*Task to complete*:
Everything in the entries except the pictures should be repeated exactly.

*Data to examine*:
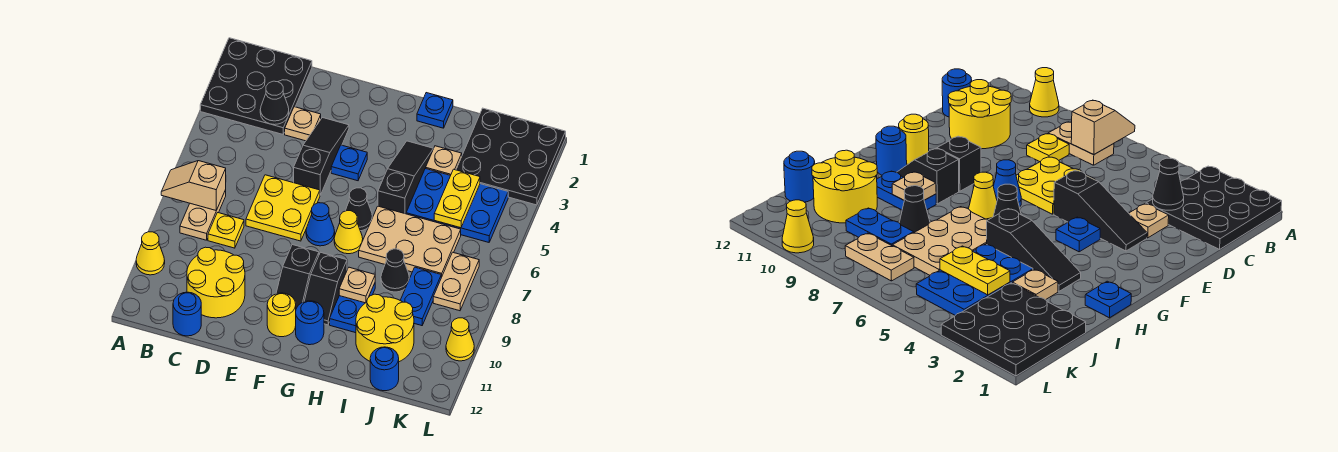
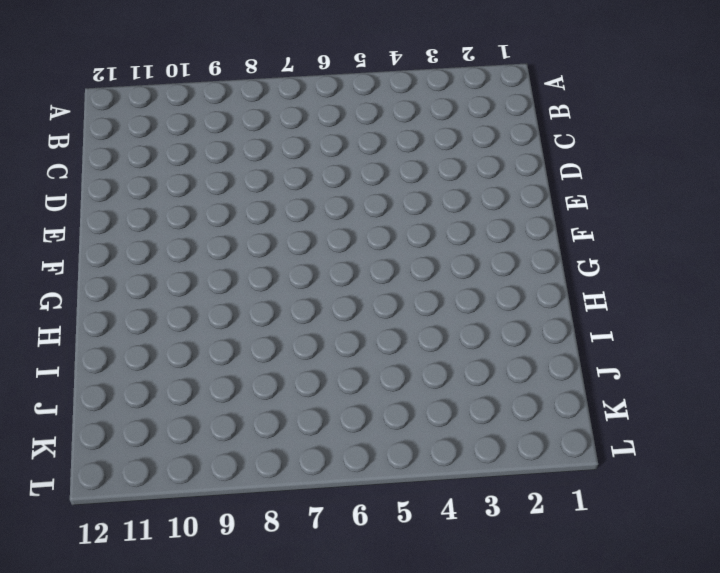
none -> black plate A1:C3 level 1
none -> yellow cone A10 level 1
none -> tan plate B7:B8 level 1
none -> yellow plate C8 level 1

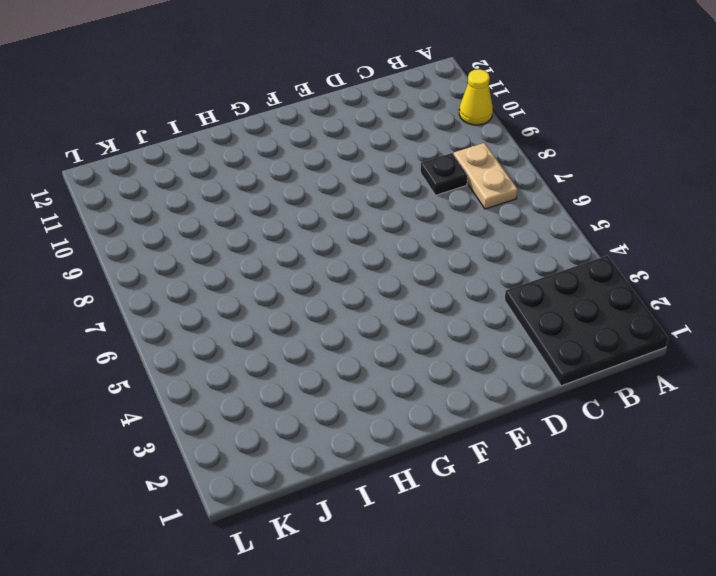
black plate C8 level 1 -> yellow plate C8 level 1
none -> yellow round brick C10:D11 level 1
none -> blue round brick C12 level 1
none -> tan plate D3 level 1
none -> yellow plate D6:E7 level 1

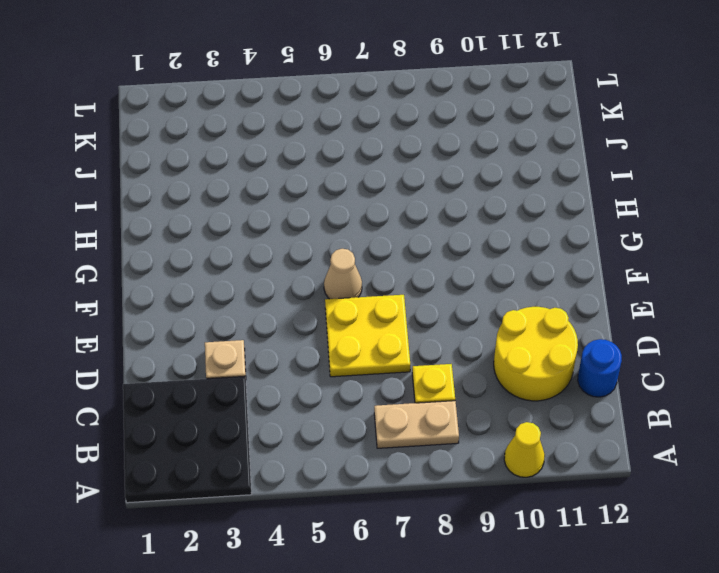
tan cone F6 level 1 -> none
none -> black slope E3:E5 level 1 top 5
none -> blue plate F4 level 1
none -> blue cone F7 level 1
none -> black slope F9:F10 level 1 top 9

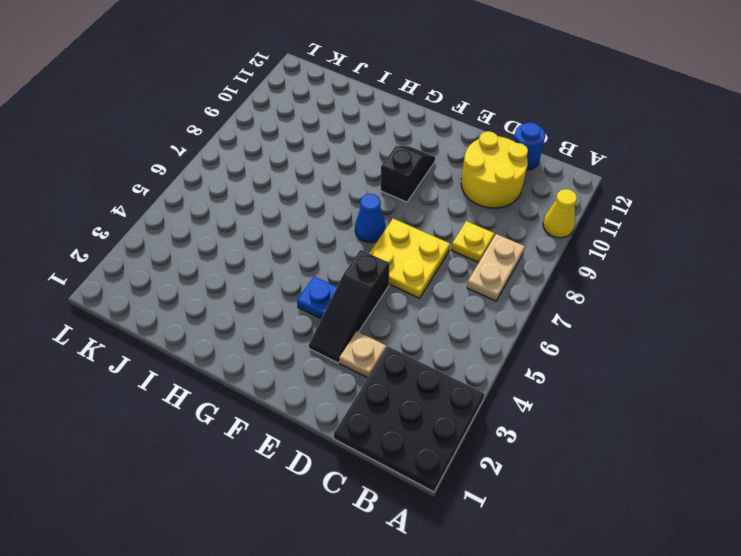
none -> yellow round brick F11 level 1
none -> black cone G6 level 1
none -> yellow cone G7 level 1
none -> black slope G9:G10 level 1 top 9

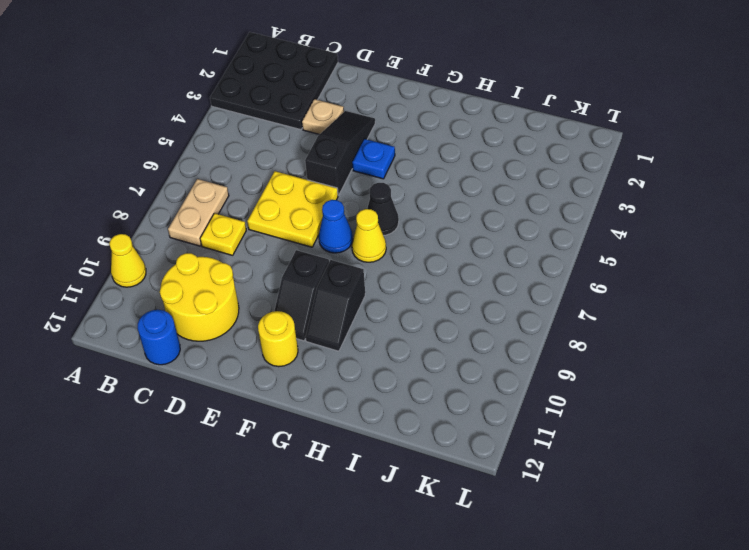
none -> blue round brick G11 level 1
none -> blue plate H1 level 1
none -> black slope H3:H5 level 1 top 5
none -> tan plate H6:J7 level 1

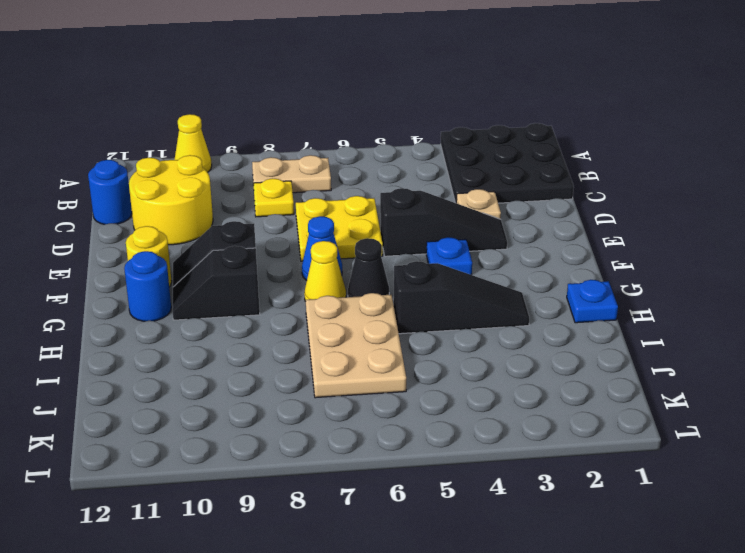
none -> blue plate H9:H10 level 1
none -> tan plate I3 level 1
none -> blue plate I4:K5 level 1
none -> black cone I8 level 1

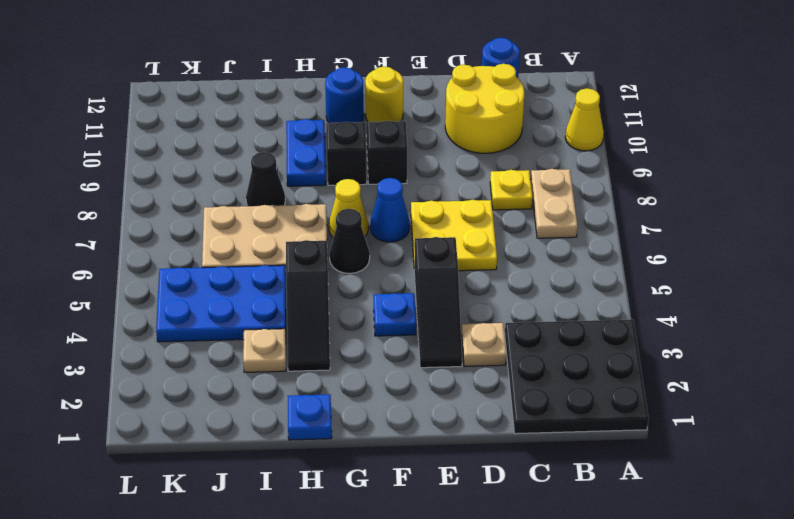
none -> yellow round brick I10:J11 level 1
none -> black plate J1:L3 level 1
none -> blue plate J8:J9 level 1
none -> blue round brick J12 level 1

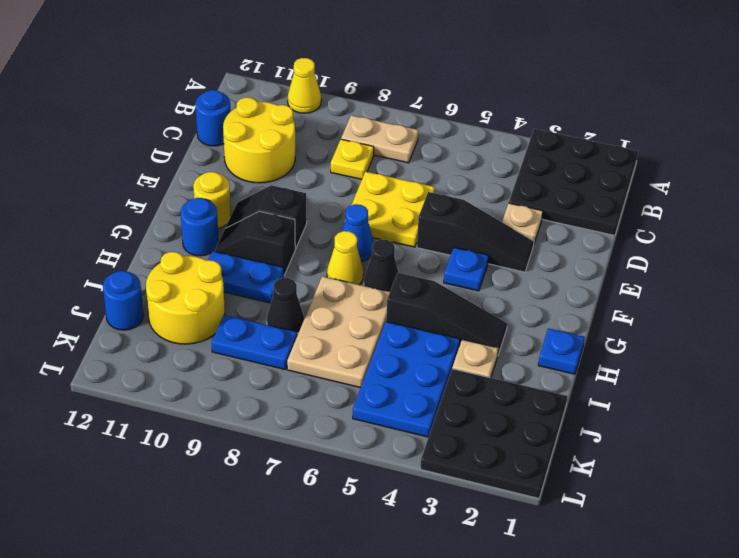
none -> tan plate K7:K8 level 1
none -> yellow cone L10 level 1
none -> tan slope A7:B7 level 2 top B
none -> black cone C3 level 2

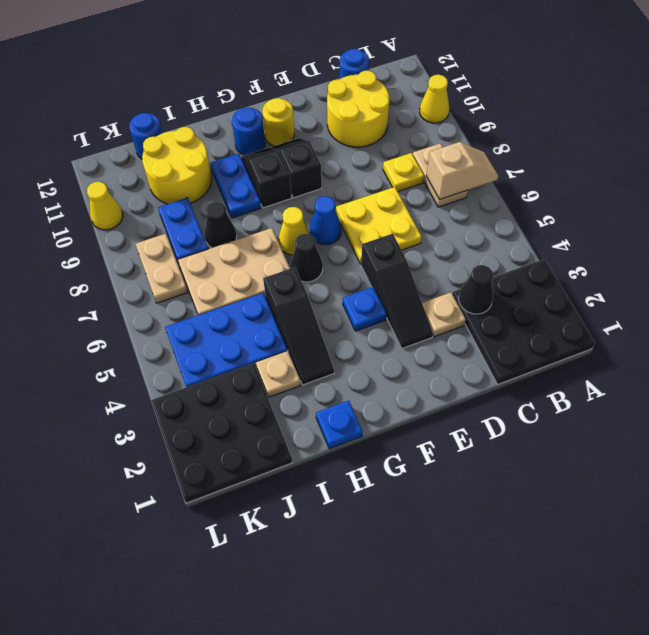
none -> tan plate H9 level 2
none -> yellow plate J4:J5 level 2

*Result of the task*:
none -> black plate A1:C3 level 1
none -> yellow cone A10 level 1
none -> tan plate B7:B8 level 1
none -> yellow plate C8 level 1

black plate C8 level 1 -> yellow plate C8 level 1
none -> yellow round brick C10:D11 level 1
none -> blue round brick C12 level 1
none -> tan plate D3 level 1
none -> yellow plate D6:E7 level 1

tan cone F6 level 1 -> none
none -> black slope E3:E5 level 1 top 5
none -> blue plate F4 level 1
none -> blue cone F7 level 1
none -> black slope F9:F10 level 1 top 9

none -> yellow round brick F11 level 1
none -> black cone G6 level 1
none -> yellow cone G7 level 1
none -> black slope G9:G10 level 1 top 9

none -> blue round brick G11 level 1
none -> blue plate H1 level 1
none -> black slope H3:H5 level 1 top 5
none -> tan plate H6:J7 level 1

none -> blue plate H9:H10 level 1
none -> tan plate I3 level 1
none -> blue plate I4:K5 level 1
none -> black cone I8 level 1

none -> yellow round brick I10:J11 level 1
none -> black plate J1:L3 level 1
none -> blue plate J8:J9 level 1
none -> blue round brick J12 level 1

none -> tan plate K7:K8 level 1
none -> yellow cone L10 level 1
none -> tan slope A7:B7 level 2 top B
none -> black cone C3 level 2

none -> tan plate H9 level 2
none -> yellow plate J4:J5 level 2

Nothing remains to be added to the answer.